### Exercise aim
Please print every record below exactly as it appears.

### Entries provided
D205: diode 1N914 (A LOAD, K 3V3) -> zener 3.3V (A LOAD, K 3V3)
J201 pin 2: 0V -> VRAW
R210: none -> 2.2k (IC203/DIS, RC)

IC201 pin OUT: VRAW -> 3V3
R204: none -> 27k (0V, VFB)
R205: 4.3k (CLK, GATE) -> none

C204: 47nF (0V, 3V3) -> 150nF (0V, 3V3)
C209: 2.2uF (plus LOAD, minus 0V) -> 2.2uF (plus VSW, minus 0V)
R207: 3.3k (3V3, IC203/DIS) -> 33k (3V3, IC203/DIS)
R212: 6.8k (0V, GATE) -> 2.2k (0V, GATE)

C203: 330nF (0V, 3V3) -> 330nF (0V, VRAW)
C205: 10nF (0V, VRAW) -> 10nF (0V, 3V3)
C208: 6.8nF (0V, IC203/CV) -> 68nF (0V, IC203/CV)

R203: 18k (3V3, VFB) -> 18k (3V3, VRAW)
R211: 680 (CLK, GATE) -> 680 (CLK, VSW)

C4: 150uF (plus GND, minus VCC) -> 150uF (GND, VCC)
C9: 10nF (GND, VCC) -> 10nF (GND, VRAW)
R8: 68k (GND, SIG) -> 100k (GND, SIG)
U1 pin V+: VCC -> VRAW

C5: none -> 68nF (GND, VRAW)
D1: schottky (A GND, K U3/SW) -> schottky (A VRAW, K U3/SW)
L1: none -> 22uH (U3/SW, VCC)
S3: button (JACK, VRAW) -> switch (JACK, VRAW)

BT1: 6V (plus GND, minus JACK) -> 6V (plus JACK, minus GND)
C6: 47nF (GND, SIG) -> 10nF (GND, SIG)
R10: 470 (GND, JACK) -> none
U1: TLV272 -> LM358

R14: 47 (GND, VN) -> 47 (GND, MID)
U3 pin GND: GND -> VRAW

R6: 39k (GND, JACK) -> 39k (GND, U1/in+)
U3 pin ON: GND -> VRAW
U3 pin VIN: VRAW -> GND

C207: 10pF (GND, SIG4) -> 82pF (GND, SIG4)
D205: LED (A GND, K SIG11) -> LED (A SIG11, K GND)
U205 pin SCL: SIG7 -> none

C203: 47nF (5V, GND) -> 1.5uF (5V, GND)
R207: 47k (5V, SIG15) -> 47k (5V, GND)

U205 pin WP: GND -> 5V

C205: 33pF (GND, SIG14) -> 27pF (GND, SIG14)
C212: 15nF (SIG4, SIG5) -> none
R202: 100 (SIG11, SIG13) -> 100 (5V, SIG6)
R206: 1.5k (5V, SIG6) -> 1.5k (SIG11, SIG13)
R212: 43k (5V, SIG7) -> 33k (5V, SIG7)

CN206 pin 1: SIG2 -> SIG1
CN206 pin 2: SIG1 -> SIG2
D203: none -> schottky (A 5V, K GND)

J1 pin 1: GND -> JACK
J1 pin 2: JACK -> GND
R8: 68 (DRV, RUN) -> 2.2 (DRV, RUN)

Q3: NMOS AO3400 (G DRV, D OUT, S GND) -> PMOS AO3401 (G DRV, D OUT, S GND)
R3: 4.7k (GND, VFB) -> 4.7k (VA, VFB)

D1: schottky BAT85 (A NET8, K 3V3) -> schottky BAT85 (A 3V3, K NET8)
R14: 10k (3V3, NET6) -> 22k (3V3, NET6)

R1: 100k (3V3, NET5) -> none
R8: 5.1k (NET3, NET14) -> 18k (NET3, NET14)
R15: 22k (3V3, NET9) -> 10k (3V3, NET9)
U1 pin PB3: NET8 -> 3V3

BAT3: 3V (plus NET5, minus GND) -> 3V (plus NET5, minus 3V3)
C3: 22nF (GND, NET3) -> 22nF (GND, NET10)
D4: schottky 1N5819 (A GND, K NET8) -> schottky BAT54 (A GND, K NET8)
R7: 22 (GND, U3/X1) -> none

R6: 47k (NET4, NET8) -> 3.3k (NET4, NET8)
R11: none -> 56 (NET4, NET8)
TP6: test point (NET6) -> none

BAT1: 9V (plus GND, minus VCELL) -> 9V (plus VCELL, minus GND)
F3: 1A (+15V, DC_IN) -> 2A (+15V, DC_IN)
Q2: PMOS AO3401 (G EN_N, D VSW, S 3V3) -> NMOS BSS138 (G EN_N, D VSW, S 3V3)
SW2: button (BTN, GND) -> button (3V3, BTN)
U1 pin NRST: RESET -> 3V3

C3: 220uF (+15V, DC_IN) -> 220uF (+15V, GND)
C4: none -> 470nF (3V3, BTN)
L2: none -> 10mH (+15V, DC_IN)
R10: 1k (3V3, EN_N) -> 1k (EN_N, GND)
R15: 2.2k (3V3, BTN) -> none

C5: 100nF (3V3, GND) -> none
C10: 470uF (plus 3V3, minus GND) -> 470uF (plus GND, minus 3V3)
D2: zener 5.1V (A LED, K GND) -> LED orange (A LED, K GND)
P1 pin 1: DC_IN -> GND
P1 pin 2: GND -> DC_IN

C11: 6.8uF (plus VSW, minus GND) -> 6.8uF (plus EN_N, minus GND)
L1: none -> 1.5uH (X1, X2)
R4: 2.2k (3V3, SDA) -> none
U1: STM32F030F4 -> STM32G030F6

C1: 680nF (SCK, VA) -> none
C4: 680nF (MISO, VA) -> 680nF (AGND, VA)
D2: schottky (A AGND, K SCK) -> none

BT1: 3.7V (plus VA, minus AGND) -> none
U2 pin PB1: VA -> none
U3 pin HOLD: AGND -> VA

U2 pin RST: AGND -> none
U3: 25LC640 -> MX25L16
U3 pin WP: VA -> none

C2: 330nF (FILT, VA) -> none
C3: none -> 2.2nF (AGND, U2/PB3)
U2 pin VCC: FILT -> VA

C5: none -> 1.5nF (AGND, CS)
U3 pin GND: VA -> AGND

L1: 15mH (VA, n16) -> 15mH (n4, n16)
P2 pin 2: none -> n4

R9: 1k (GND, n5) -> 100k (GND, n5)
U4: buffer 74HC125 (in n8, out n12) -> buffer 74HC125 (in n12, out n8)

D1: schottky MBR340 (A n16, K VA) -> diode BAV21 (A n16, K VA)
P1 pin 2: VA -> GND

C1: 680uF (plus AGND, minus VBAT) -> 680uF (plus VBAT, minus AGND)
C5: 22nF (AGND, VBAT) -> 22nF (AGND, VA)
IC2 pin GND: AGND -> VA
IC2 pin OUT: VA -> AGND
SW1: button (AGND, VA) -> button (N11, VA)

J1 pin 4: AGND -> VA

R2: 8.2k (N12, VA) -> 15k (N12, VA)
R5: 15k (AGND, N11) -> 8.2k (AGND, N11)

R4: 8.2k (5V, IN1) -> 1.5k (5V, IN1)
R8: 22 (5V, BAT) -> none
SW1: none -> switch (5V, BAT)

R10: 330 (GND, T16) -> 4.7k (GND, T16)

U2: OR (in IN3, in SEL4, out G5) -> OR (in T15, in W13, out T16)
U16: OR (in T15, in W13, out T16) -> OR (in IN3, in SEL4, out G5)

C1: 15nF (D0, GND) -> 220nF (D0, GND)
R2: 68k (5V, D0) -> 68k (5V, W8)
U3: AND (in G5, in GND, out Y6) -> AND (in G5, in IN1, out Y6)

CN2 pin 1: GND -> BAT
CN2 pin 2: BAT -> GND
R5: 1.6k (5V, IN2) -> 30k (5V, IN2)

### Response to the task
D205: diode 1N914 (A LOAD, K 3V3) -> zener 3.3V (A LOAD, K 3V3)
J201 pin 2: 0V -> VRAW
R210: none -> 2.2k (IC203/DIS, RC)

IC201 pin OUT: VRAW -> 3V3
R204: none -> 27k (0V, VFB)
R205: 4.3k (CLK, GATE) -> none

C204: 47nF (0V, 3V3) -> 150nF (0V, 3V3)
C209: 2.2uF (plus LOAD, minus 0V) -> 2.2uF (plus VSW, minus 0V)
R207: 3.3k (3V3, IC203/DIS) -> 33k (3V3, IC203/DIS)
R212: 6.8k (0V, GATE) -> 2.2k (0V, GATE)

C203: 330nF (0V, 3V3) -> 330nF (0V, VRAW)
C205: 10nF (0V, VRAW) -> 10nF (0V, 3V3)
C208: 6.8nF (0V, IC203/CV) -> 68nF (0V, IC203/CV)

R203: 18k (3V3, VFB) -> 18k (3V3, VRAW)
R211: 680 (CLK, GATE) -> 680 (CLK, VSW)

C4: 150uF (plus GND, minus VCC) -> 150uF (GND, VCC)
C9: 10nF (GND, VCC) -> 10nF (GND, VRAW)
R8: 68k (GND, SIG) -> 100k (GND, SIG)
U1 pin V+: VCC -> VRAW

C5: none -> 68nF (GND, VRAW)
D1: schottky (A GND, K U3/SW) -> schottky (A VRAW, K U3/SW)
L1: none -> 22uH (U3/SW, VCC)
S3: button (JACK, VRAW) -> switch (JACK, VRAW)

BT1: 6V (plus GND, minus JACK) -> 6V (plus JACK, minus GND)
C6: 47nF (GND, SIG) -> 10nF (GND, SIG)
R10: 470 (GND, JACK) -> none
U1: TLV272 -> LM358

R14: 47 (GND, VN) -> 47 (GND, MID)
U3 pin GND: GND -> VRAW

R6: 39k (GND, JACK) -> 39k (GND, U1/in+)
U3 pin ON: GND -> VRAW
U3 pin VIN: VRAW -> GND

C207: 10pF (GND, SIG4) -> 82pF (GND, SIG4)
D205: LED (A GND, K SIG11) -> LED (A SIG11, K GND)
U205 pin SCL: SIG7 -> none

C203: 47nF (5V, GND) -> 1.5uF (5V, GND)
R207: 47k (5V, SIG15) -> 47k (5V, GND)

U205 pin WP: GND -> 5V

C205: 33pF (GND, SIG14) -> 27pF (GND, SIG14)
C212: 15nF (SIG4, SIG5) -> none
R202: 100 (SIG11, SIG13) -> 100 (5V, SIG6)
R206: 1.5k (5V, SIG6) -> 1.5k (SIG11, SIG13)
R212: 43k (5V, SIG7) -> 33k (5V, SIG7)

CN206 pin 1: SIG2 -> SIG1
CN206 pin 2: SIG1 -> SIG2
D203: none -> schottky (A 5V, K GND)

J1 pin 1: GND -> JACK
J1 pin 2: JACK -> GND
R8: 68 (DRV, RUN) -> 2.2 (DRV, RUN)

Q3: NMOS AO3400 (G DRV, D OUT, S GND) -> PMOS AO3401 (G DRV, D OUT, S GND)
R3: 4.7k (GND, VFB) -> 4.7k (VA, VFB)

D1: schottky BAT85 (A NET8, K 3V3) -> schottky BAT85 (A 3V3, K NET8)
R14: 10k (3V3, NET6) -> 22k (3V3, NET6)

R1: 100k (3V3, NET5) -> none
R8: 5.1k (NET3, NET14) -> 18k (NET3, NET14)
R15: 22k (3V3, NET9) -> 10k (3V3, NET9)
U1 pin PB3: NET8 -> 3V3

BAT3: 3V (plus NET5, minus GND) -> 3V (plus NET5, minus 3V3)
C3: 22nF (GND, NET3) -> 22nF (GND, NET10)
D4: schottky 1N5819 (A GND, K NET8) -> schottky BAT54 (A GND, K NET8)
R7: 22 (GND, U3/X1) -> none

R6: 47k (NET4, NET8) -> 3.3k (NET4, NET8)
R11: none -> 56 (NET4, NET8)
TP6: test point (NET6) -> none

BAT1: 9V (plus GND, minus VCELL) -> 9V (plus VCELL, minus GND)
F3: 1A (+15V, DC_IN) -> 2A (+15V, DC_IN)
Q2: PMOS AO3401 (G EN_N, D VSW, S 3V3) -> NMOS BSS138 (G EN_N, D VSW, S 3V3)
SW2: button (BTN, GND) -> button (3V3, BTN)
U1 pin NRST: RESET -> 3V3

C3: 220uF (+15V, DC_IN) -> 220uF (+15V, GND)
C4: none -> 470nF (3V3, BTN)
L2: none -> 10mH (+15V, DC_IN)
R10: 1k (3V3, EN_N) -> 1k (EN_N, GND)
R15: 2.2k (3V3, BTN) -> none

C5: 100nF (3V3, GND) -> none
C10: 470uF (plus 3V3, minus GND) -> 470uF (plus GND, minus 3V3)
D2: zener 5.1V (A LED, K GND) -> LED orange (A LED, K GND)
P1 pin 1: DC_IN -> GND
P1 pin 2: GND -> DC_IN

C11: 6.8uF (plus VSW, minus GND) -> 6.8uF (plus EN_N, minus GND)
L1: none -> 1.5uH (X1, X2)
R4: 2.2k (3V3, SDA) -> none
U1: STM32F030F4 -> STM32G030F6

C1: 680nF (SCK, VA) -> none
C4: 680nF (MISO, VA) -> 680nF (AGND, VA)
D2: schottky (A AGND, K SCK) -> none

BT1: 3.7V (plus VA, minus AGND) -> none
U2 pin PB1: VA -> none
U3 pin HOLD: AGND -> VA

U2 pin RST: AGND -> none
U3: 25LC640 -> MX25L16
U3 pin WP: VA -> none

C2: 330nF (FILT, VA) -> none
C3: none -> 2.2nF (AGND, U2/PB3)
U2 pin VCC: FILT -> VA

C5: none -> 1.5nF (AGND, CS)
U3 pin GND: VA -> AGND

L1: 15mH (VA, n16) -> 15mH (n4, n16)
P2 pin 2: none -> n4

R9: 1k (GND, n5) -> 100k (GND, n5)
U4: buffer 74HC125 (in n8, out n12) -> buffer 74HC125 (in n12, out n8)

D1: schottky MBR340 (A n16, K VA) -> diode BAV21 (A n16, K VA)
P1 pin 2: VA -> GND

C1: 680uF (plus AGND, minus VBAT) -> 680uF (plus VBAT, minus AGND)
C5: 22nF (AGND, VBAT) -> 22nF (AGND, VA)
IC2 pin GND: AGND -> VA
IC2 pin OUT: VA -> AGND
SW1: button (AGND, VA) -> button (N11, VA)

J1 pin 4: AGND -> VA

R2: 8.2k (N12, VA) -> 15k (N12, VA)
R5: 15k (AGND, N11) -> 8.2k (AGND, N11)

R4: 8.2k (5V, IN1) -> 1.5k (5V, IN1)
R8: 22 (5V, BAT) -> none
SW1: none -> switch (5V, BAT)

R10: 330 (GND, T16) -> 4.7k (GND, T16)

U2: OR (in IN3, in SEL4, out G5) -> OR (in T15, in W13, out T16)
U16: OR (in T15, in W13, out T16) -> OR (in IN3, in SEL4, out G5)

C1: 15nF (D0, GND) -> 220nF (D0, GND)
R2: 68k (5V, D0) -> 68k (5V, W8)
U3: AND (in G5, in GND, out Y6) -> AND (in G5, in IN1, out Y6)

CN2 pin 1: GND -> BAT
CN2 pin 2: BAT -> GND
R5: 1.6k (5V, IN2) -> 30k (5V, IN2)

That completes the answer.